**Given records:**
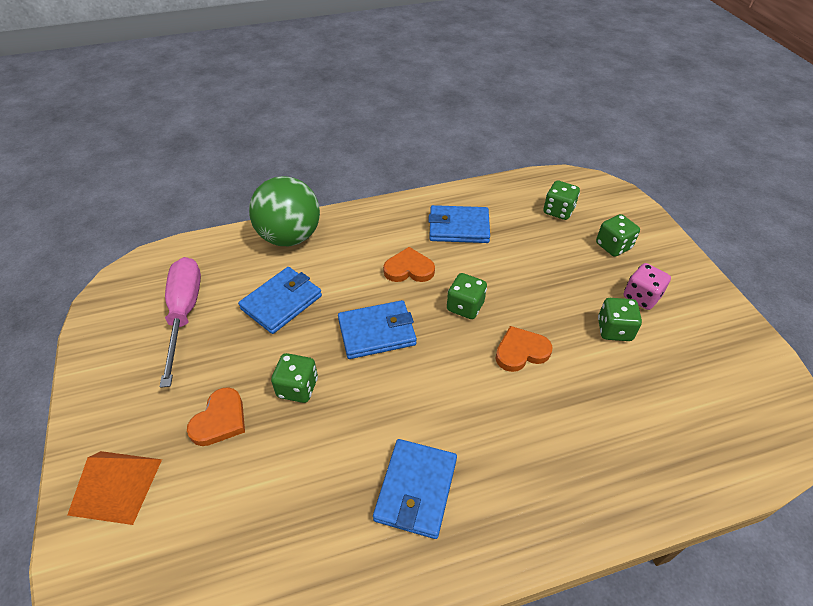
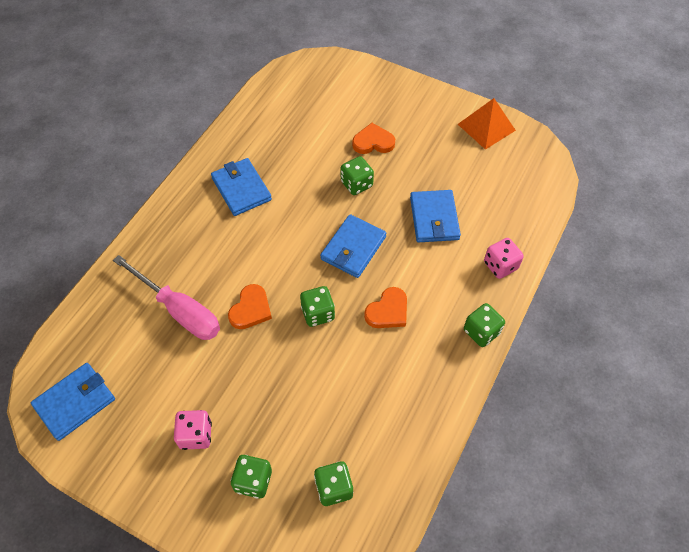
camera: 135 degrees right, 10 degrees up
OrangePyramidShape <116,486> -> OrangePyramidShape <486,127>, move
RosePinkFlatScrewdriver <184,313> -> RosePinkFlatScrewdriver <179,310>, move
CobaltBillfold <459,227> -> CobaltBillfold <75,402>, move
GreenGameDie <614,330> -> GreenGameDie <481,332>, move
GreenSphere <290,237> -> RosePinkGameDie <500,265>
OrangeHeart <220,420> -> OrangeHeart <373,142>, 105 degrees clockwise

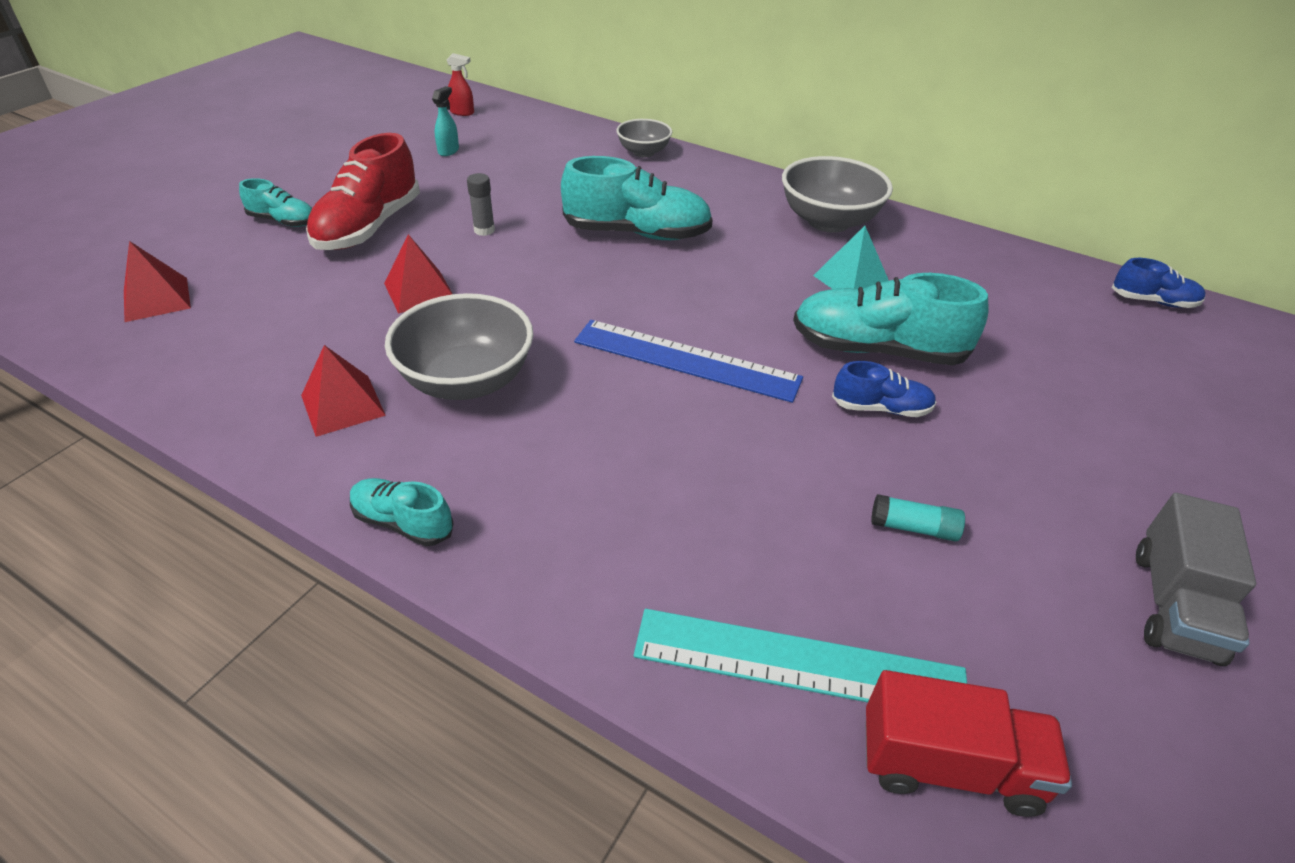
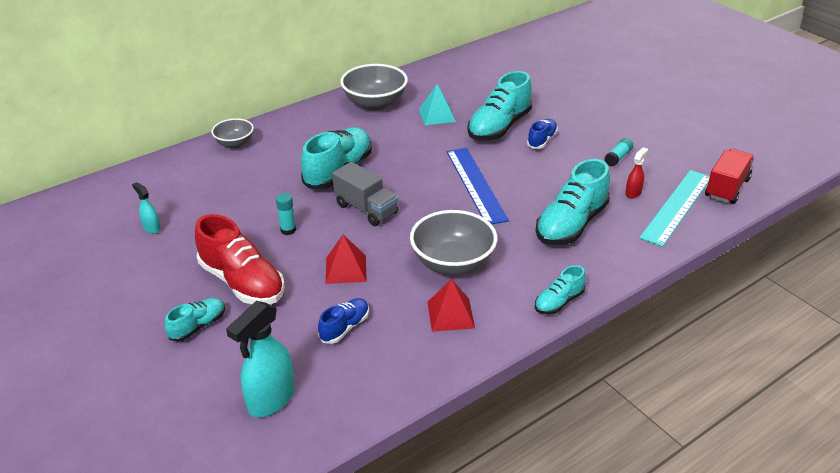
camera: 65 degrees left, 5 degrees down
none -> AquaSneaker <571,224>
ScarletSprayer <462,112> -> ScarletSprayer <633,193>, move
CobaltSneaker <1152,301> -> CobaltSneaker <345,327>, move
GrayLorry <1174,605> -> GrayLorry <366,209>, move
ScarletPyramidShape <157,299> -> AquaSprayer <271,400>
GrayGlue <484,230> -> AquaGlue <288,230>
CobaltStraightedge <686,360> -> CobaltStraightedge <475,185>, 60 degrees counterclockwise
==
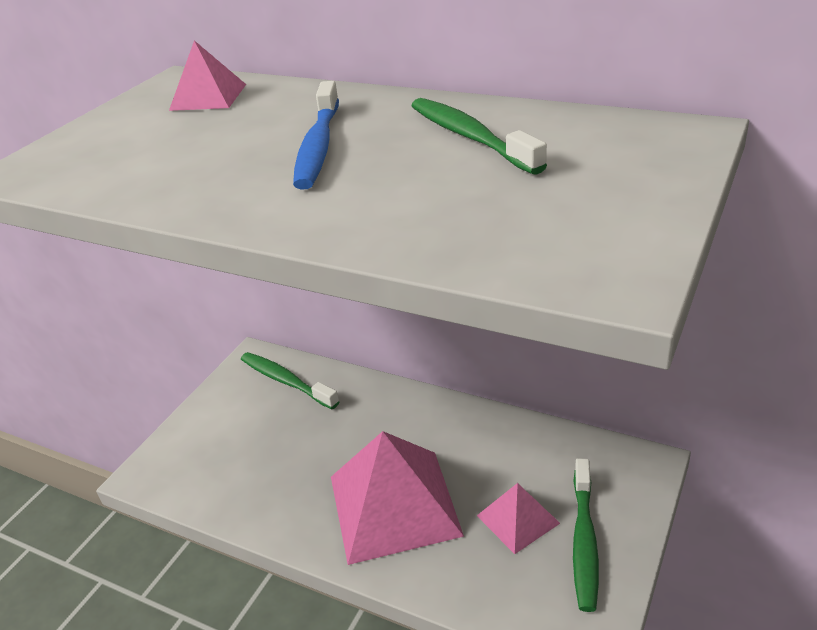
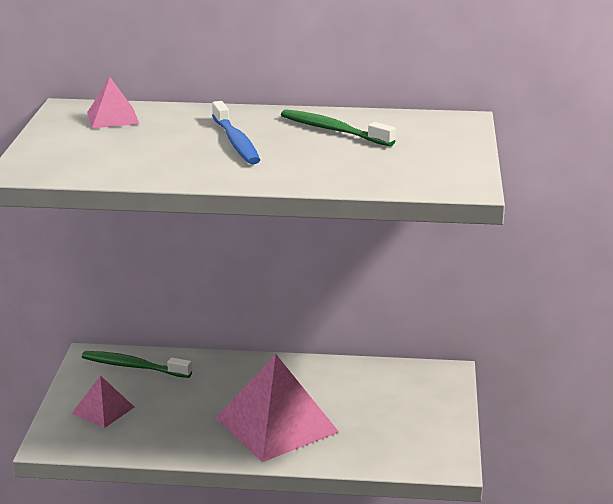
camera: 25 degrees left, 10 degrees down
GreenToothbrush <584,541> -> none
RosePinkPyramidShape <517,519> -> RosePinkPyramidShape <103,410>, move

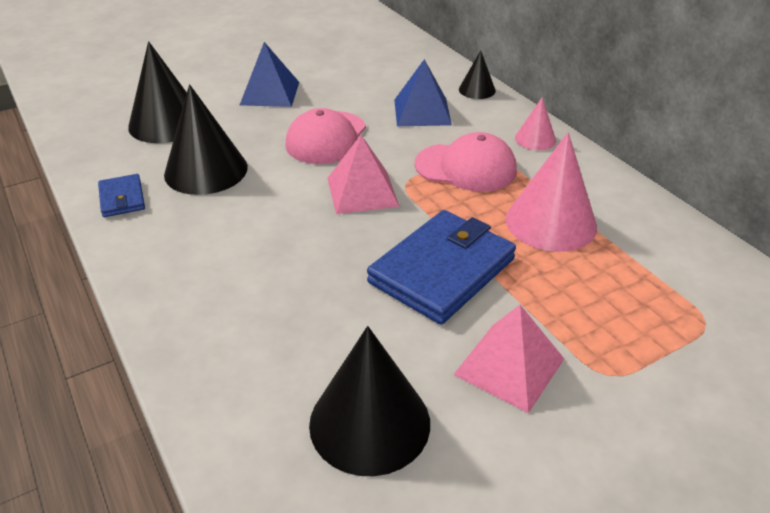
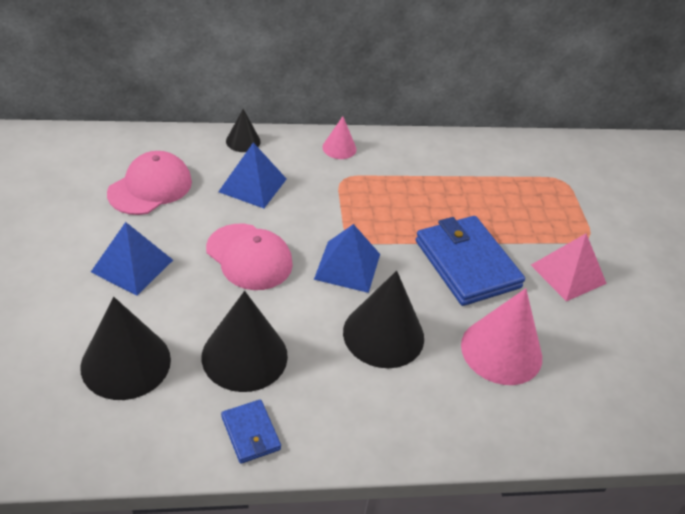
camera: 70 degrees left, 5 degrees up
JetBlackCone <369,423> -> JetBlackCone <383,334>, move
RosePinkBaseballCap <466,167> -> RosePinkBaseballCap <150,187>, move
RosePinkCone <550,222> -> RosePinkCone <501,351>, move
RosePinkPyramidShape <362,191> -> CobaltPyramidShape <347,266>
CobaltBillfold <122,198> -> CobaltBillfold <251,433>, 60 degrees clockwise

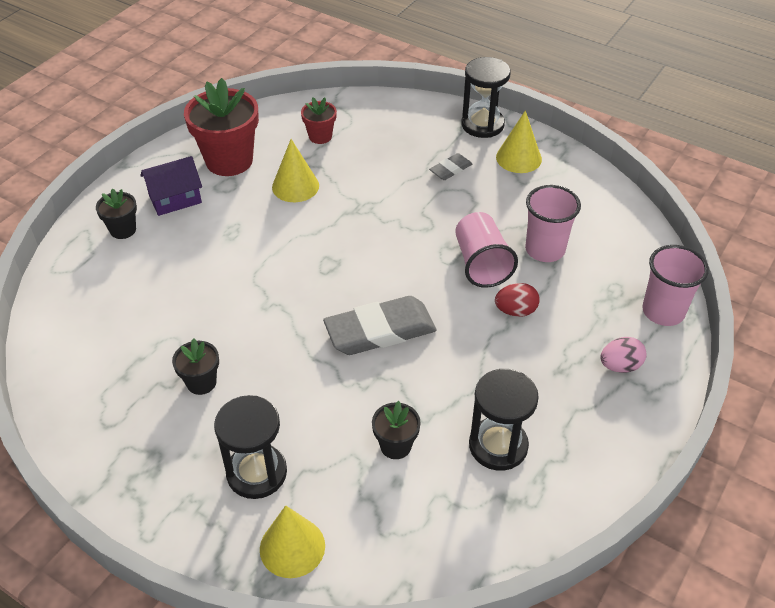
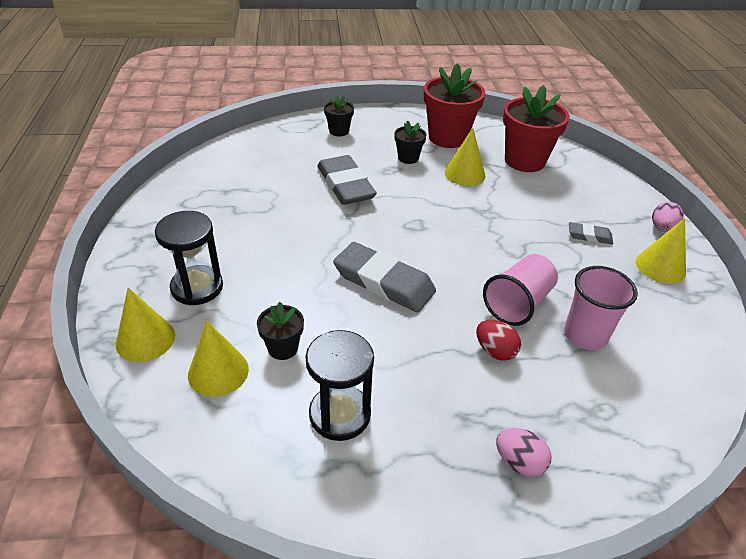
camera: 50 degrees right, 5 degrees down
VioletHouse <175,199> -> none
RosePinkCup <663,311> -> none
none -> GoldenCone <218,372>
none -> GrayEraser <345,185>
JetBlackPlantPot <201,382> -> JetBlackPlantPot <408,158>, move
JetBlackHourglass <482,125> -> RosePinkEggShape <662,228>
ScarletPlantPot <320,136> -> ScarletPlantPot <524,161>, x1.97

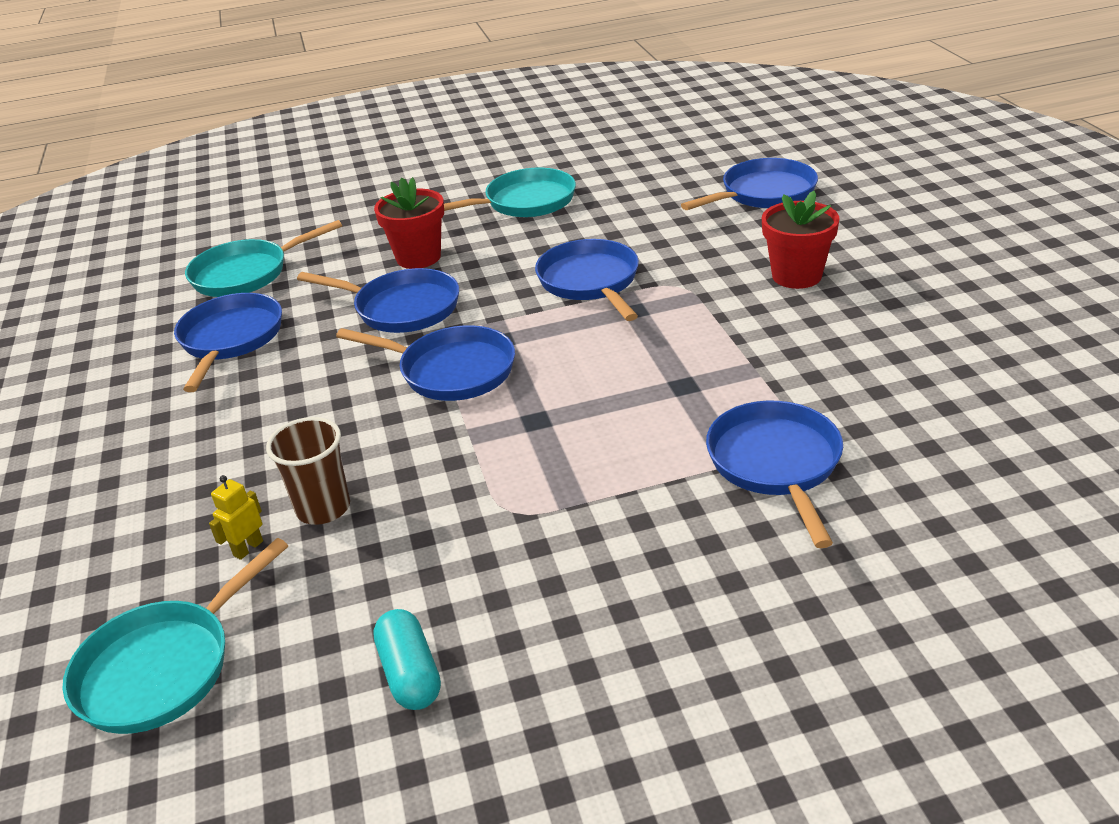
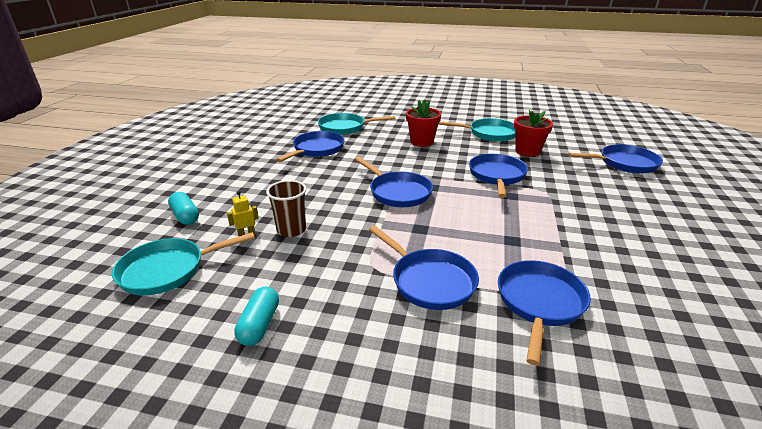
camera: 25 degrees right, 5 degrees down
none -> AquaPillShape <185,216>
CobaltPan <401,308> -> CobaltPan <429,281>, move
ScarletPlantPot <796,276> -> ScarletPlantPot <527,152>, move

**Task goal:**
Please, from the material above, copy only the lines from the line with "camera: 135 degrees right, 10 degrees up" up to and including the line with "GreenSphere <290,237> ->", exactly as written.

**Task output:**
camera: 135 degrees right, 10 degrees up
OrangePyramidShape <116,486> -> OrangePyramidShape <486,127>, move
RosePinkFlatScrewdriver <184,313> -> RosePinkFlatScrewdriver <179,310>, move
CobaltBillfold <459,227> -> CobaltBillfold <75,402>, move
GreenGameDie <614,330> -> GreenGameDie <481,332>, move
GreenSphere <290,237> -> RosePinkGameDie <500,265>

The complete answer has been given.